**Aim of the exercise:** Retype the line with "C2: none -> 220nF (CANH, GND)" in it, then each line after it to the end of the data, word for word.

**Dataset records:**
----

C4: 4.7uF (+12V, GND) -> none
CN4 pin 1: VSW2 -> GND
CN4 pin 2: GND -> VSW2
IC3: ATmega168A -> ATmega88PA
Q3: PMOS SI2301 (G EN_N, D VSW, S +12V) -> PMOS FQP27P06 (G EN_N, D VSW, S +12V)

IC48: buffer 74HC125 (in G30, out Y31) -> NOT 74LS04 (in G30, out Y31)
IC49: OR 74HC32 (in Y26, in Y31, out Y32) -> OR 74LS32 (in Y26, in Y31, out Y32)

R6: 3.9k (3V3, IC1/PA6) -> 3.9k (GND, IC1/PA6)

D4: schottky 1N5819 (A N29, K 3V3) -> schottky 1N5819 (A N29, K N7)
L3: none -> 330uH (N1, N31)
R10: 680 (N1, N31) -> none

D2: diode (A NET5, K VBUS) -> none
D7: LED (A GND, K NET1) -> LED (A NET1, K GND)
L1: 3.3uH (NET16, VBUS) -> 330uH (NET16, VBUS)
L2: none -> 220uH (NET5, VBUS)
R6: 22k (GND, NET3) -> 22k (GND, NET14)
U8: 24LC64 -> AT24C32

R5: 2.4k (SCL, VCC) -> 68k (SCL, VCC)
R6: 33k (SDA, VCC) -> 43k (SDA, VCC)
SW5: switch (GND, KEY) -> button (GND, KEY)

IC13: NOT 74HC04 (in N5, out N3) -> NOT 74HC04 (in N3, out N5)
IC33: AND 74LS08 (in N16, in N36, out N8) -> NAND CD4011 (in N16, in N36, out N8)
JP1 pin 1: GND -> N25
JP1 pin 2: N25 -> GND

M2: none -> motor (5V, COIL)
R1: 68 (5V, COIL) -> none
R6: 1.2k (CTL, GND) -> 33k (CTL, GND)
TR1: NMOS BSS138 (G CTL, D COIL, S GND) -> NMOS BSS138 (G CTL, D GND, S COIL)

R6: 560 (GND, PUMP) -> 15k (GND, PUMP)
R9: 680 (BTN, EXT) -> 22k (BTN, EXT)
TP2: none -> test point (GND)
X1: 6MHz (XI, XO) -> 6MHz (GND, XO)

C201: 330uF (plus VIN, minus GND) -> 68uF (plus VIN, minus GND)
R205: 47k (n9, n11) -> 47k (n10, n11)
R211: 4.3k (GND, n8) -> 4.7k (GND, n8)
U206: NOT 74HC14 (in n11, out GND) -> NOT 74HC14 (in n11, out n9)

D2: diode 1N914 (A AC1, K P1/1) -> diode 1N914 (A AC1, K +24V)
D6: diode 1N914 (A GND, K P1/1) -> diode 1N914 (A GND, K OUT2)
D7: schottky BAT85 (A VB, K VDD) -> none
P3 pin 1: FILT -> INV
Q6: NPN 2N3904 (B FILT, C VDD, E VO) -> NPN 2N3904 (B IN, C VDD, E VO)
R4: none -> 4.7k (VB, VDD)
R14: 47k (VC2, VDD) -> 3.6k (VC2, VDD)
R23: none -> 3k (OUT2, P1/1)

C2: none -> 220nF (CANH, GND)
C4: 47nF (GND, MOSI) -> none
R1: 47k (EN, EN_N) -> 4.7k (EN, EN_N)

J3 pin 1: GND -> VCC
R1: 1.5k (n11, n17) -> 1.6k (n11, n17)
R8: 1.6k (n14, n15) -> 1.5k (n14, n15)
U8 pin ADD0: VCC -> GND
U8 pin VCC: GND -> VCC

----

**Finished task:**
C2: none -> 220nF (CANH, GND)
C4: 47nF (GND, MOSI) -> none
R1: 47k (EN, EN_N) -> 4.7k (EN, EN_N)

J3 pin 1: GND -> VCC
R1: 1.5k (n11, n17) -> 1.6k (n11, n17)
R8: 1.6k (n14, n15) -> 1.5k (n14, n15)
U8 pin ADD0: VCC -> GND
U8 pin VCC: GND -> VCC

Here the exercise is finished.